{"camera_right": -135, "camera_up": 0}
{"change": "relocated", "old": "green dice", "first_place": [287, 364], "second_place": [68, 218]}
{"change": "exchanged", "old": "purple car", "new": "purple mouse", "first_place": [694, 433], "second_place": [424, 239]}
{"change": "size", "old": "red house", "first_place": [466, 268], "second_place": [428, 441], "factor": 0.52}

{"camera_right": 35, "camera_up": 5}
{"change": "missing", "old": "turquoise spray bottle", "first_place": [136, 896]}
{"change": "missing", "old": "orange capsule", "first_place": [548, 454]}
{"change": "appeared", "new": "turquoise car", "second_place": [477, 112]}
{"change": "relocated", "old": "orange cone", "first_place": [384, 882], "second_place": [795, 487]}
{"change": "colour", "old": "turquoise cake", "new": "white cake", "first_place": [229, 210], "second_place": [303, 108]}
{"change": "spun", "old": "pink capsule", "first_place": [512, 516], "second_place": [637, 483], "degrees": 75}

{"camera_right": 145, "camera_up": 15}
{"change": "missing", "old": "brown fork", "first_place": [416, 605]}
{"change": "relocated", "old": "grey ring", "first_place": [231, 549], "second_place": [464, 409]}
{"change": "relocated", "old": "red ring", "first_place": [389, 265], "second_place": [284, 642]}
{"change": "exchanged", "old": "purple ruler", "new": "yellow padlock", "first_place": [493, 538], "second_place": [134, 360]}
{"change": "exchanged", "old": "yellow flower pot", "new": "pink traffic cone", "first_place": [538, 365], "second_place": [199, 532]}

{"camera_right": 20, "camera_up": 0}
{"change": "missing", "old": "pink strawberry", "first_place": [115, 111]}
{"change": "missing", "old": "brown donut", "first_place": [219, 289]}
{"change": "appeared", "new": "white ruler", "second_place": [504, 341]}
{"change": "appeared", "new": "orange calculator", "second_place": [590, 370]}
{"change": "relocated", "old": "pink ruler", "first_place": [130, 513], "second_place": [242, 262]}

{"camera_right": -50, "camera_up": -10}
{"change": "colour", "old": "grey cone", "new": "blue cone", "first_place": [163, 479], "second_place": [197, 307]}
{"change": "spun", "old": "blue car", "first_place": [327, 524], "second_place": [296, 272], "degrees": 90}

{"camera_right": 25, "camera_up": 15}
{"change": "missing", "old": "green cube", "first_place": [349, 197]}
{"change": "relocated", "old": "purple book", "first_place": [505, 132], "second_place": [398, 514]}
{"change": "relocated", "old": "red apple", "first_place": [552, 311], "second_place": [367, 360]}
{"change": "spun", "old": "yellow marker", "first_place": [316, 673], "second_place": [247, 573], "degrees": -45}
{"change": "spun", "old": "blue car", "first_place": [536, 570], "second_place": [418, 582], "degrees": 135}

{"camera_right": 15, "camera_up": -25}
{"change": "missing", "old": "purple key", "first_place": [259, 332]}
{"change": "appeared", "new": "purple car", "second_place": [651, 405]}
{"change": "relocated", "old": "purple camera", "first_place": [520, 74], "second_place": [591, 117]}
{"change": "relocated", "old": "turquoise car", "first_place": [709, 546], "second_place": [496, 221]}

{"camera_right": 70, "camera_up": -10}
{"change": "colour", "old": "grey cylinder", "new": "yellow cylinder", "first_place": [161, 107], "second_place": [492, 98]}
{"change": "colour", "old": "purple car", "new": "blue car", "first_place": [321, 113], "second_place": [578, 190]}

[Exercise goal] Print the whole listing exactly as it is.

[The answer]
{"camera_right": -135, "camera_up": 0}
{"change": "relocated", "old": "green dice", "first_place": [287, 364], "second_place": [68, 218]}
{"change": "exchanged", "old": "purple car", "new": "purple mouse", "first_place": [694, 433], "second_place": [424, 239]}
{"change": "size", "old": "red house", "first_place": [466, 268], "second_place": [428, 441], "factor": 0.52}

{"camera_right": 35, "camera_up": 5}
{"change": "missing", "old": "turquoise spray bottle", "first_place": [136, 896]}
{"change": "missing", "old": "orange capsule", "first_place": [548, 454]}
{"change": "appeared", "new": "turquoise car", "second_place": [477, 112]}
{"change": "relocated", "old": "orange cone", "first_place": [384, 882], "second_place": [795, 487]}
{"change": "colour", "old": "turquoise cake", "new": "white cake", "first_place": [229, 210], "second_place": [303, 108]}
{"change": "spun", "old": "pink capsule", "first_place": [512, 516], "second_place": [637, 483], "degrees": 75}

{"camera_right": 145, "camera_up": 15}
{"change": "missing", "old": "brown fork", "first_place": [416, 605]}
{"change": "relocated", "old": "grey ring", "first_place": [231, 549], "second_place": [464, 409]}
{"change": "relocated", "old": "red ring", "first_place": [389, 265], "second_place": [284, 642]}
{"change": "exchanged", "old": "purple ruler", "new": "yellow padlock", "first_place": [493, 538], "second_place": [134, 360]}
{"change": "exchanged", "old": "yellow flower pot", "new": "pink traffic cone", "first_place": [538, 365], "second_place": [199, 532]}

{"camera_right": 20, "camera_up": 0}
{"change": "missing", "old": "pink strawberry", "first_place": [115, 111]}
{"change": "missing", "old": "brown donut", "first_place": [219, 289]}
{"change": "appeared", "new": "white ruler", "second_place": [504, 341]}
{"change": "appeared", "new": "orange calculator", "second_place": [590, 370]}
{"change": "relocated", "old": "pink ruler", "first_place": [130, 513], "second_place": [242, 262]}

{"camera_right": -50, "camera_up": -10}
{"change": "colour", "old": "grey cone", "new": "blue cone", "first_place": [163, 479], "second_place": [197, 307]}
{"change": "spun", "old": "blue car", "first_place": [327, 524], "second_place": [296, 272], "degrees": 90}

{"camera_right": 25, "camera_up": 15}
{"change": "missing", "old": "green cube", "first_place": [349, 197]}
{"change": "relocated", "old": "purple book", "first_place": [505, 132], "second_place": [398, 514]}
{"change": "relocated", "old": "red apple", "first_place": [552, 311], "second_place": [367, 360]}
{"change": "spun", "old": "yellow marker", "first_place": [316, 673], "second_place": [247, 573], "degrees": -45}
{"change": "spun", "old": "blue car", "first_place": [536, 570], "second_place": [418, 582], "degrees": 135}

{"camera_right": 15, "camera_up": -25}
{"change": "missing", "old": "purple key", "first_place": [259, 332]}
{"change": "appeared", "new": "purple car", "second_place": [651, 405]}
{"change": "relocated", "old": "purple camera", "first_place": [520, 74], "second_place": [591, 117]}
{"change": "relocated", "old": "turquoise car", "first_place": [709, 546], "second_place": [496, 221]}

{"camera_right": 70, "camera_up": -10}
{"change": "colour", "old": "grey cylinder", "new": "yellow cylinder", "first_place": [161, 107], "second_place": [492, 98]}
{"change": "colour", "old": "purple car", "new": "blue car", "first_place": [321, 113], "second_place": [578, 190]}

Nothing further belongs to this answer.